◆ Task
Below are records; from the line containing "(357, 425) = (688, 248): red" through the very last line, output each line exactly. No pictures.

◆ Scene change data
========================================

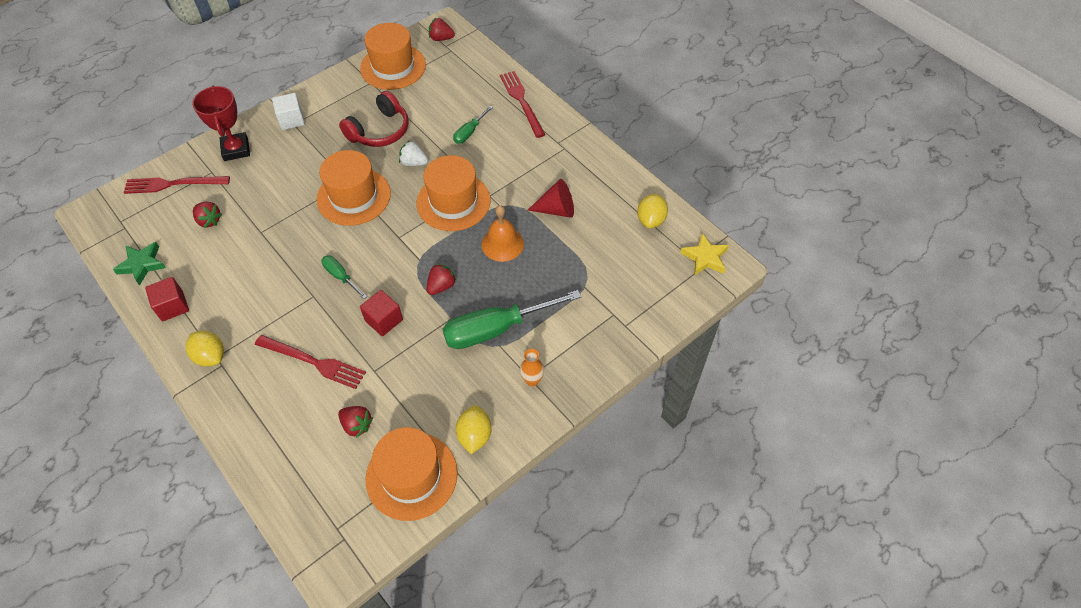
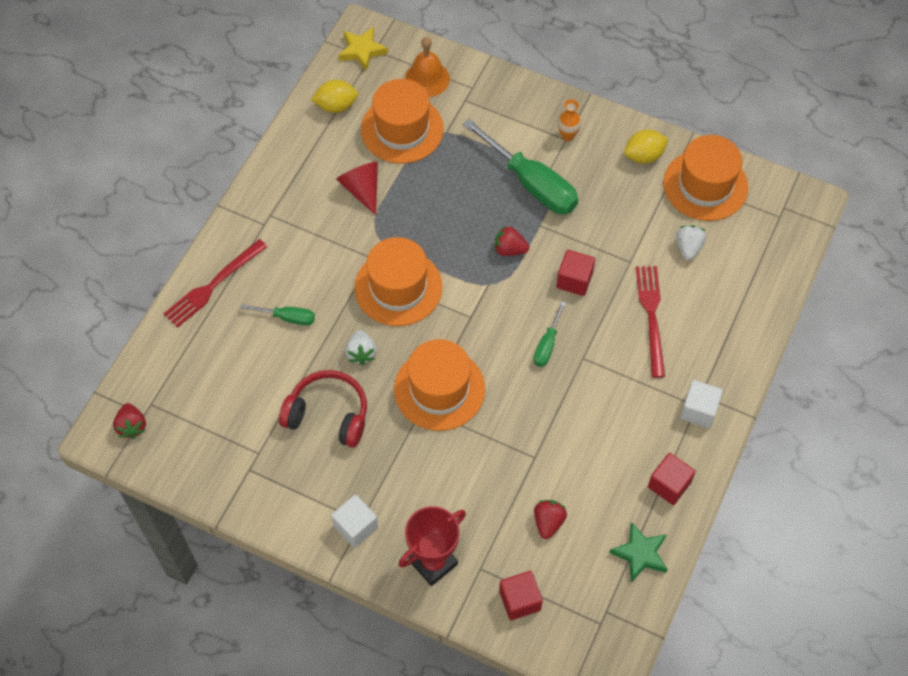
camera: 115 degrees left, 5 degrees up
(173, 184) = (519, 600): red fork -> red cube
(210, 356) = (698, 410): yellow lemon -> white cube
(357, 425) = (688, 248): red strawberry -> white strawberry
(393, 67) = (210, 457): orange hat -> orange hat (402, 129)
(502, 244) = (431, 219): orange bell -> orange bell (427, 78)

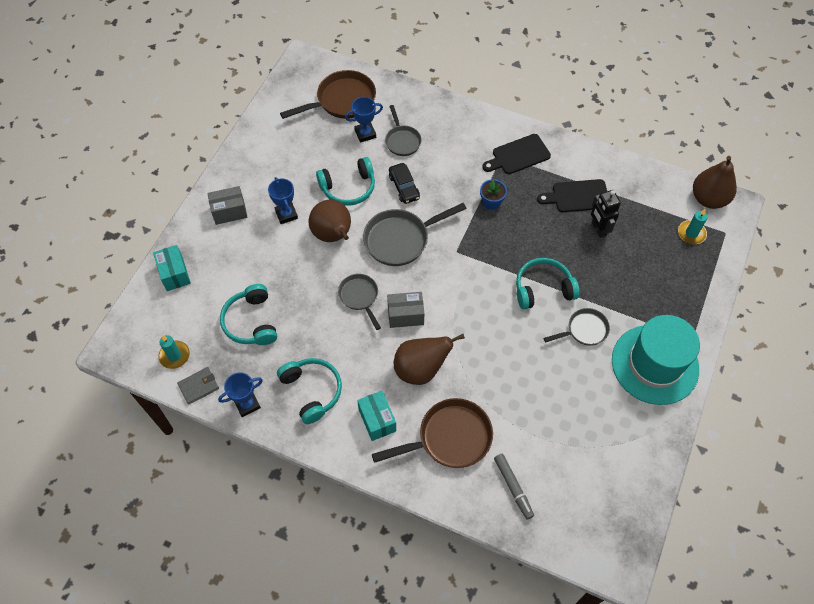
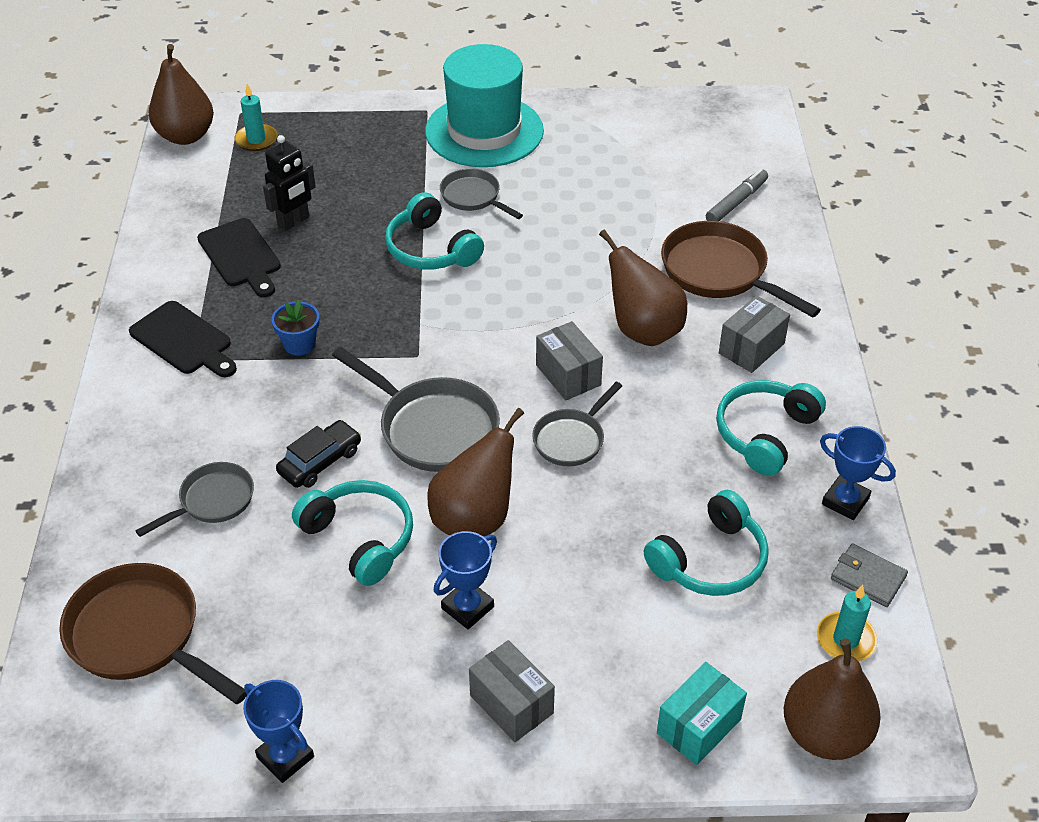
camera: 115 degrees left, 15 degrees down
(139, 320) = (825, 734): none -> brown pear
(365, 134) = (217, 563): blue trophy -> blue trophy (285, 757)
(377, 420) = (751, 348): turquoise box -> grey box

========================================

◆ Exercise answer
(357, 425) = (688, 248): red strawberry -> white strawberry
(393, 67) = (210, 457): orange hat -> orange hat (402, 129)
(502, 244) = (431, 219): orange bell -> orange bell (427, 78)

camera: 115 degrees left, 15 degrees down
(139, 320) = (825, 734): none -> brown pear
(365, 134) = (217, 563): blue trophy -> blue trophy (285, 757)
(377, 420) = (751, 348): turquoise box -> grey box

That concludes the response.